┌─ DATA SUPPLIED

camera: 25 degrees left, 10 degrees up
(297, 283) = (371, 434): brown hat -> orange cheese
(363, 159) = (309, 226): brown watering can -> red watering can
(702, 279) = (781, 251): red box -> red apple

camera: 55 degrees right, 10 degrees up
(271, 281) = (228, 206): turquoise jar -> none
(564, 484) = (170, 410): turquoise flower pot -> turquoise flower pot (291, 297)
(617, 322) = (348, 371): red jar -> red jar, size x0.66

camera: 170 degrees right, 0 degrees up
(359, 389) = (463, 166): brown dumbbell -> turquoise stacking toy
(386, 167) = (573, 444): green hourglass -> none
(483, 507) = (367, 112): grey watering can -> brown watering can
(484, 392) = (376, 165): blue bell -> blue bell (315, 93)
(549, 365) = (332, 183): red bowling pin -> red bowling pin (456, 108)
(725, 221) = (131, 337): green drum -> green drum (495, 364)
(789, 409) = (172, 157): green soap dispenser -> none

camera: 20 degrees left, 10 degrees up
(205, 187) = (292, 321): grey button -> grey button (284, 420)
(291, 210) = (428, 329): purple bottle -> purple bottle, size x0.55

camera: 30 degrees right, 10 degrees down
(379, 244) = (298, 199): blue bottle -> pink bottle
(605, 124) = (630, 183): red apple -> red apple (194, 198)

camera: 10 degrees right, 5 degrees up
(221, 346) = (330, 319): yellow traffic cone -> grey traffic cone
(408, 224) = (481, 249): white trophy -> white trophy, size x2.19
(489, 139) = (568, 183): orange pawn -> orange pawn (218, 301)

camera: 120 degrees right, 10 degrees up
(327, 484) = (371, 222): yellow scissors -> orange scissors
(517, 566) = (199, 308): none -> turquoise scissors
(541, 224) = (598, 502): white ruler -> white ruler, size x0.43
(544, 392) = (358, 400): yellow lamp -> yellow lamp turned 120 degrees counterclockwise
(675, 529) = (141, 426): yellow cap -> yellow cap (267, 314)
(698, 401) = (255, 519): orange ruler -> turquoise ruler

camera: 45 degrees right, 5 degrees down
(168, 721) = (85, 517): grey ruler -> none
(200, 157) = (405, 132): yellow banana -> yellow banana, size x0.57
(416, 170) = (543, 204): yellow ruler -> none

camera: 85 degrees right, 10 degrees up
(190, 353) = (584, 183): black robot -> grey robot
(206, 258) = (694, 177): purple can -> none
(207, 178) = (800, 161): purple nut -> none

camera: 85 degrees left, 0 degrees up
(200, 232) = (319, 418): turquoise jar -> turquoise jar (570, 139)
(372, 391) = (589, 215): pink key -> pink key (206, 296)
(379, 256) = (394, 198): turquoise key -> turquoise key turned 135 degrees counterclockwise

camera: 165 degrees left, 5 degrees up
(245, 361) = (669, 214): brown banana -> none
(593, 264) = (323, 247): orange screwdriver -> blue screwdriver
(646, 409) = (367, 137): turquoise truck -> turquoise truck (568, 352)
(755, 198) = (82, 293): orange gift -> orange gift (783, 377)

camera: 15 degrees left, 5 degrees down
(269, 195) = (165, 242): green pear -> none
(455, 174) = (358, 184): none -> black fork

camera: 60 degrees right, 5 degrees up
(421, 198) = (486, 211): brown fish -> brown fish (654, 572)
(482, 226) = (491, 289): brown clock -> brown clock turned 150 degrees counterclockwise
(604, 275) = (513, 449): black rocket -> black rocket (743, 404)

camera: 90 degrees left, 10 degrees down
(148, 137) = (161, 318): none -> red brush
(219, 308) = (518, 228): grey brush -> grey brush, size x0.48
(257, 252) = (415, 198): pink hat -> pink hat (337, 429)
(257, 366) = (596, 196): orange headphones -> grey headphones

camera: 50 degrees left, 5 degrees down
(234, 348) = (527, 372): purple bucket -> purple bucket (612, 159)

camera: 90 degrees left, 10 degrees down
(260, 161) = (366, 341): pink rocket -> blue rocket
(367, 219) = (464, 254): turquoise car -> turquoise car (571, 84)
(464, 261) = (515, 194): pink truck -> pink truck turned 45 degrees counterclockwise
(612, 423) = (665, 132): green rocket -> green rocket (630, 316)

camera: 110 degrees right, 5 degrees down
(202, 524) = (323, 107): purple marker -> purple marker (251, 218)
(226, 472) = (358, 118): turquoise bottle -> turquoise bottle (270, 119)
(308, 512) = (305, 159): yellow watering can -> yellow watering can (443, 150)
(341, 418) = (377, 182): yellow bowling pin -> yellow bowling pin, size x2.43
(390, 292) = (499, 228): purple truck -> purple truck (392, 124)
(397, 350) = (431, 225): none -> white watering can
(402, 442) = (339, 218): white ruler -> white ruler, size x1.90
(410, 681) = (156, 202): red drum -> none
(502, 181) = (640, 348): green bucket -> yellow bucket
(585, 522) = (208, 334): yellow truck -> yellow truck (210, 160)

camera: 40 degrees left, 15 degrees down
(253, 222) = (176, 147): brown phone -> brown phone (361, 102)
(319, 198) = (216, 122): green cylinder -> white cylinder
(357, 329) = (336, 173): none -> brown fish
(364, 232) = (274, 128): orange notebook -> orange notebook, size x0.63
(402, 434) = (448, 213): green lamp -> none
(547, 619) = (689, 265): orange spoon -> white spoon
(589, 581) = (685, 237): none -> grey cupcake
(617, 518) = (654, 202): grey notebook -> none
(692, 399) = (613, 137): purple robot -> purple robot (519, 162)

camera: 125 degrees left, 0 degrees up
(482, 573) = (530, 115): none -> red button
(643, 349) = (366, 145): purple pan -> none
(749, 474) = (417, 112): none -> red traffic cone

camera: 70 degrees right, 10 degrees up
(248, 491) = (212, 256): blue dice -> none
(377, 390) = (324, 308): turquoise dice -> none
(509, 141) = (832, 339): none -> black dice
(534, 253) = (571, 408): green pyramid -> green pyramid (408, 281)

└─

▶ _TASK TO CARRY OUT_
From the records above, copy only the lines starting with the line that holds "(271, 281) = (228, 206): turquoise" and going on through the line that holds "(379, 244) = (298, 199): blue", exactly as written.

▶ _EXERCISE ANSWER_
(271, 281) = (228, 206): turquoise jar -> none
(564, 484) = (170, 410): turquoise flower pot -> turquoise flower pot (291, 297)
(617, 322) = (348, 371): red jar -> red jar, size x0.66

camera: 170 degrees right, 0 degrees up
(359, 389) = (463, 166): brown dumbbell -> turquoise stacking toy
(386, 167) = (573, 444): green hourglass -> none
(483, 507) = (367, 112): grey watering can -> brown watering can
(484, 392) = (376, 165): blue bell -> blue bell (315, 93)
(549, 365) = (332, 183): red bowling pin -> red bowling pin (456, 108)
(725, 221) = (131, 337): green drum -> green drum (495, 364)
(789, 409) = (172, 157): green soap dispenser -> none

camera: 20 degrees left, 10 degrees up
(205, 187) = (292, 321): grey button -> grey button (284, 420)
(291, 210) = (428, 329): purple bottle -> purple bottle, size x0.55

camera: 30 degrees right, 10 degrees down
(379, 244) = (298, 199): blue bottle -> pink bottle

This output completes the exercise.